▶ [Exercise goal] Could you output each line below exactly as it appears, excluding any pictures?

▶ [Material shown]
+++

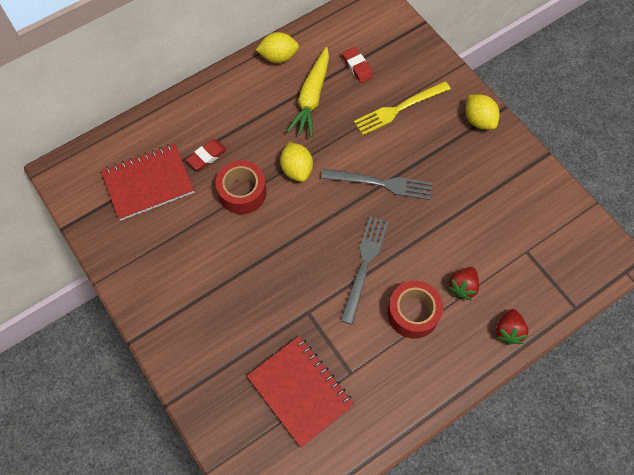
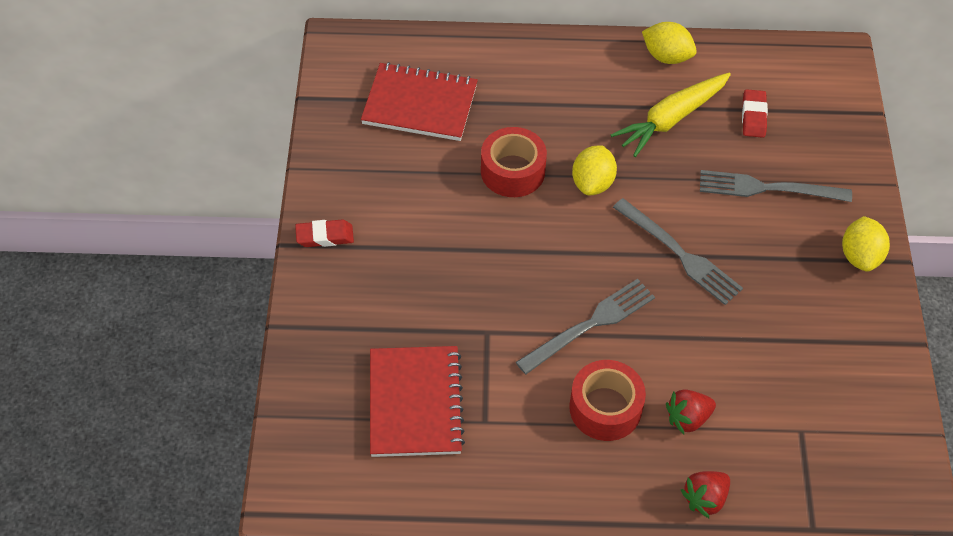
camera: 35 degrees right, 10 degrees down
(207, 156) = (503, 113): red eraser -> red eraser (325, 236)
(399, 109) = (767, 188): yellow fork -> grey fork

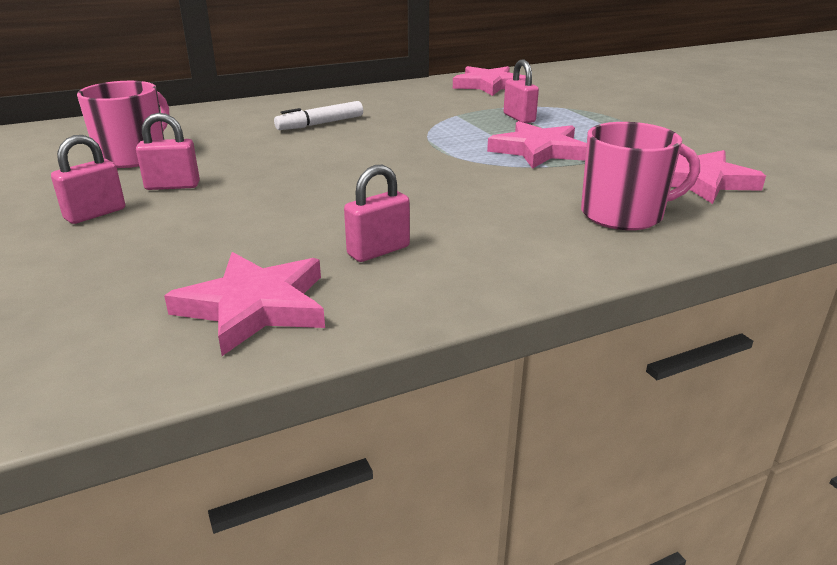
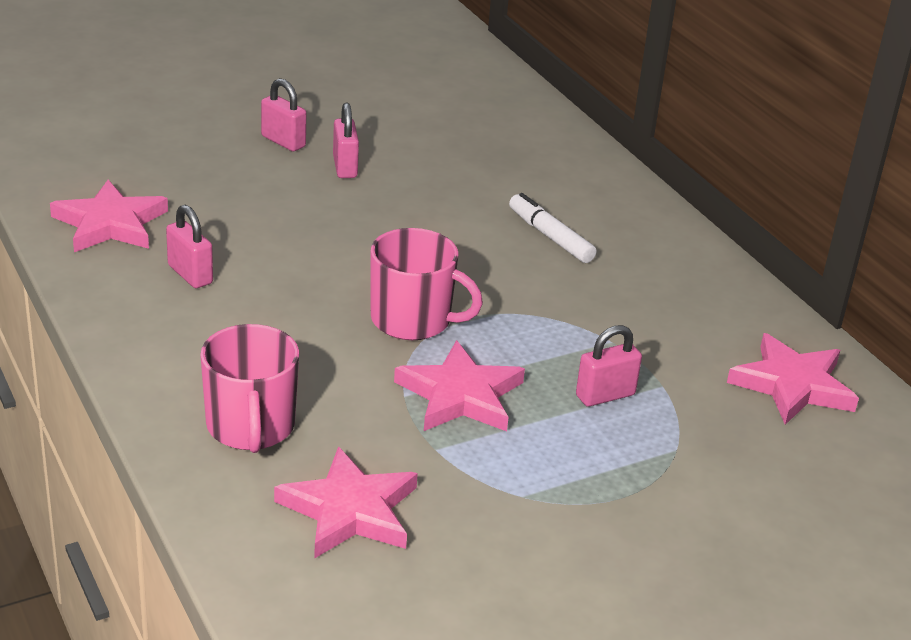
camera: 85 degrees right, 5 degrees up
(134, 156) = (425, 138): pink mug -> pink mug (413, 320)

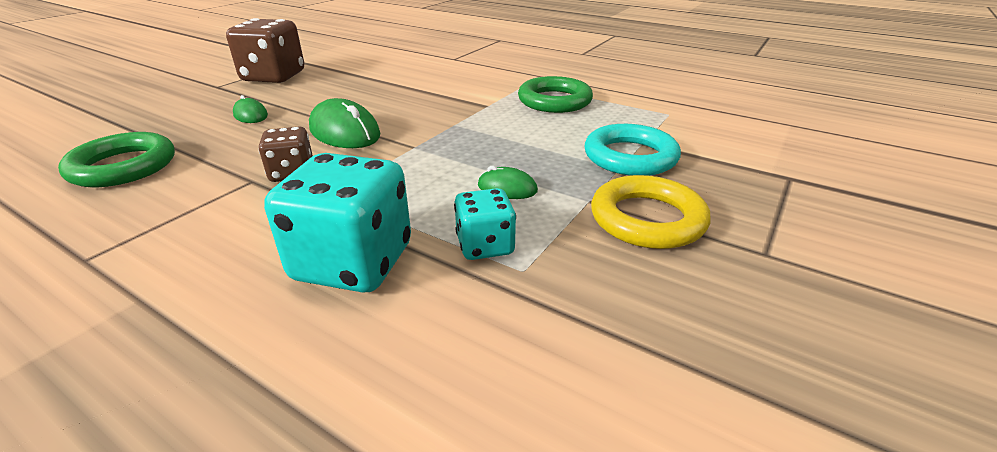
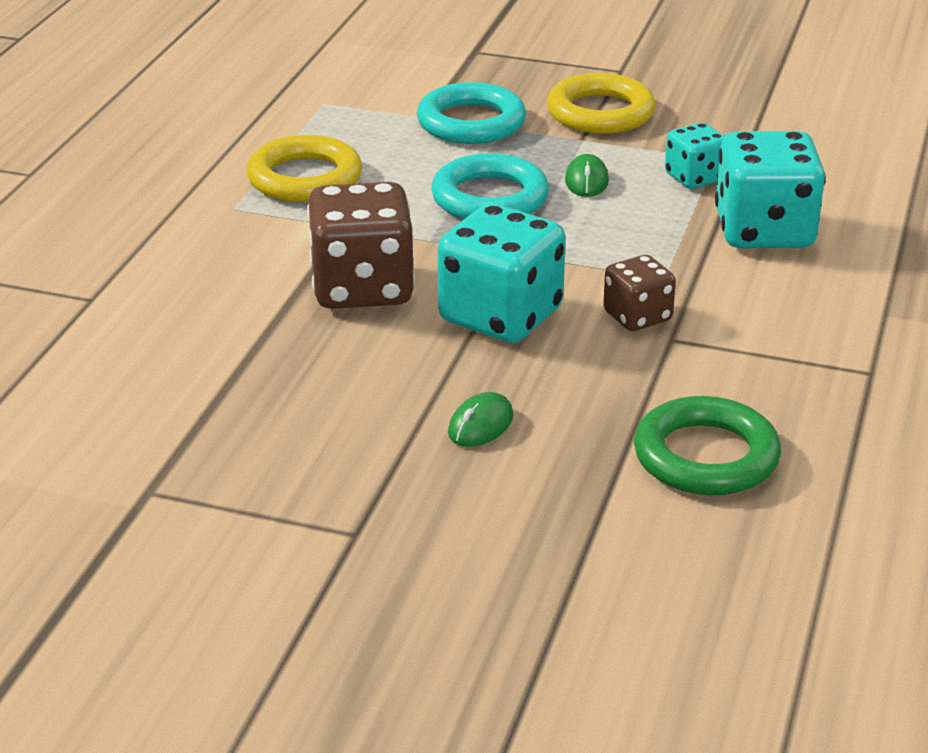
camera: 105 degrees left, 0 degrees up
(274, 77) = (274, 482): brown dice -> brown dice (362, 288)
(344, 132) = (500, 316): green mouse -> turquoise dice
(499, 148) = (490, 198): none -> turquoise ring
(554, 101) = (305, 178): green ring -> yellow ring

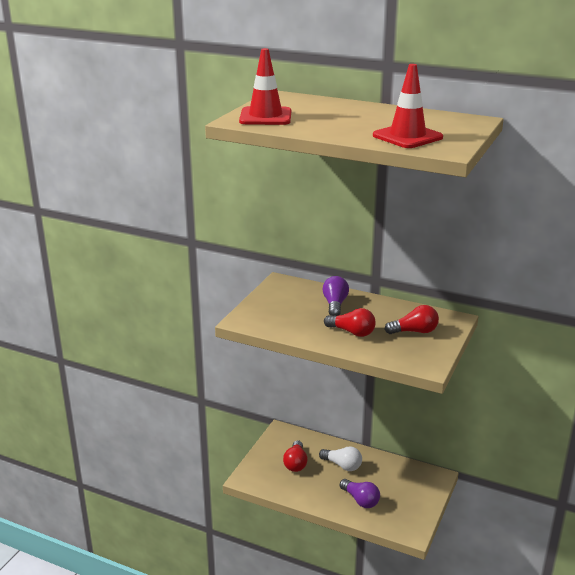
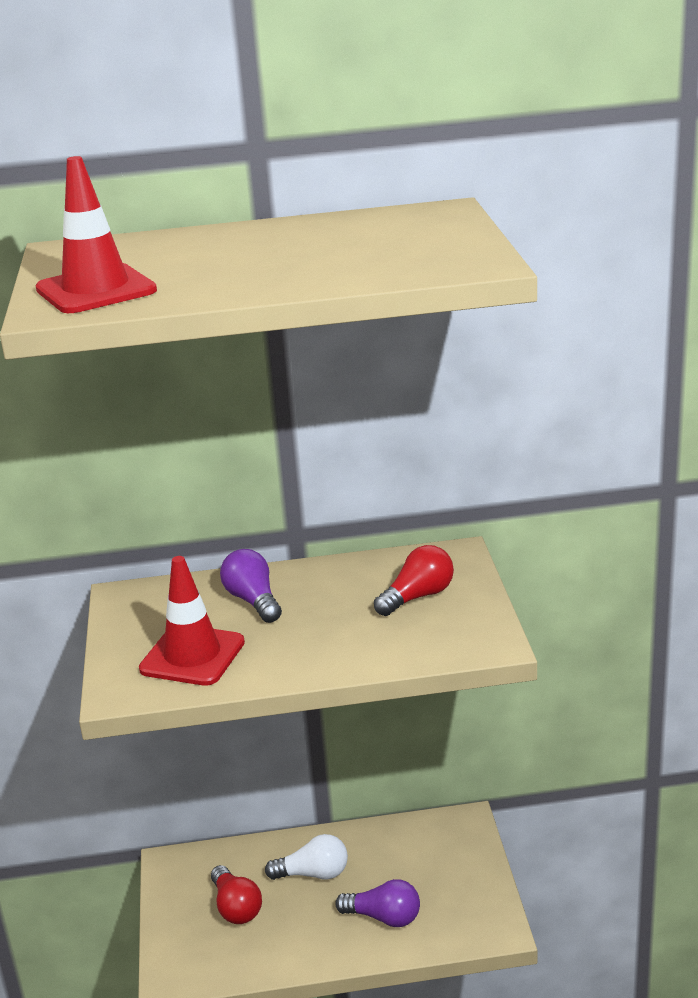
camera: 30 degrees left, 0 degrees up
(352, 332) = (325, 636): red light bulb -> none
(407, 137) = (386, 260): red traffic cone -> red traffic cone (192, 656)

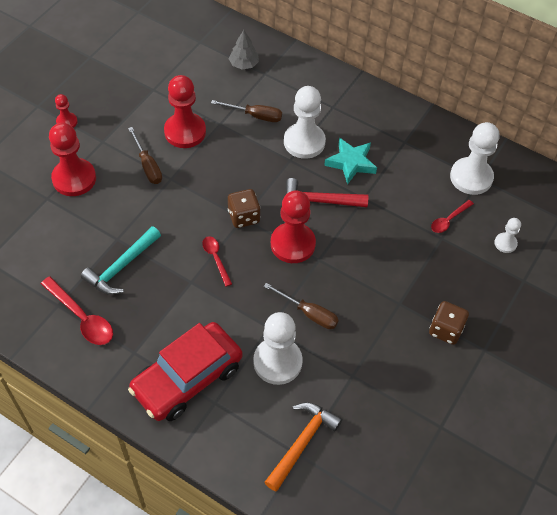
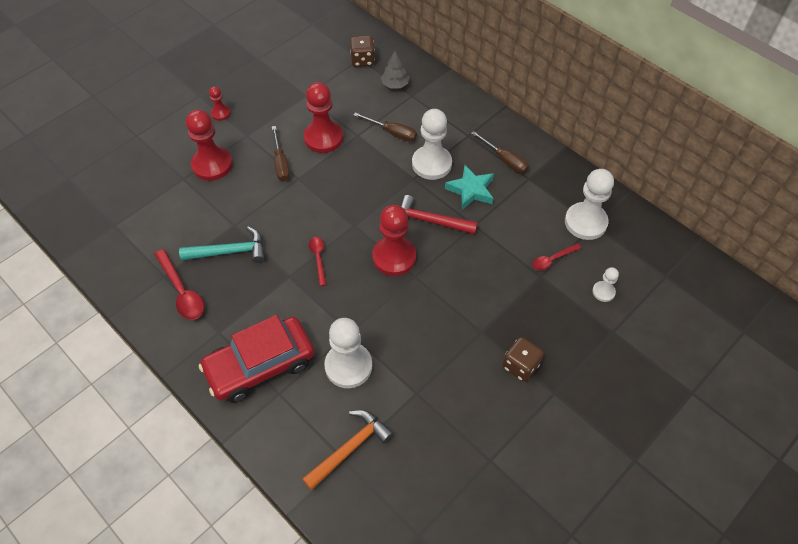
camera: 15 degrees right, 0 degrees up
(121, 267) = (230, 251): turquoise hammer -> turquoise hammer turned 150 degrees counterclockwise
(244, 217) = (355, 224): brown dice -> brown dice (362, 60)
(309, 313) = (391, 325): brown screwdriver -> brown screwdriver (505, 160)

+++

▶ [Result for this exercise]
camera: 35 degrees right, 10 degrees down
(207, 156) = (503, 113): red eraser -> red eraser (325, 236)
(399, 109) = (767, 188): yellow fork -> grey fork

camera: 85 degrees right, 5 degrees up
(134, 156) = (425, 138): pink mug -> pink mug (413, 320)

camera: 105 degrees left, 0 degrees up
(274, 77) = (274, 482): brown dice -> brown dice (362, 288)
(344, 132) = (500, 316): green mouse -> turquoise dice
(499, 148) = (490, 198): none -> turquoise ring
(554, 101) = (305, 178): green ring -> yellow ring

camera: 30 degrees left, 0 degrees up
(352, 332) = (325, 636): red light bulb -> none
(407, 137) = (386, 260): red traffic cone -> red traffic cone (192, 656)

camera: 15 degrees right, 0 degrees up
(121, 267) = (230, 251): turquoise hammer -> turquoise hammer turned 150 degrees counterclockwise
(244, 217) = (355, 224): brown dice -> brown dice (362, 60)
(309, 313) = (391, 325): brown screwdriver -> brown screwdriver (505, 160)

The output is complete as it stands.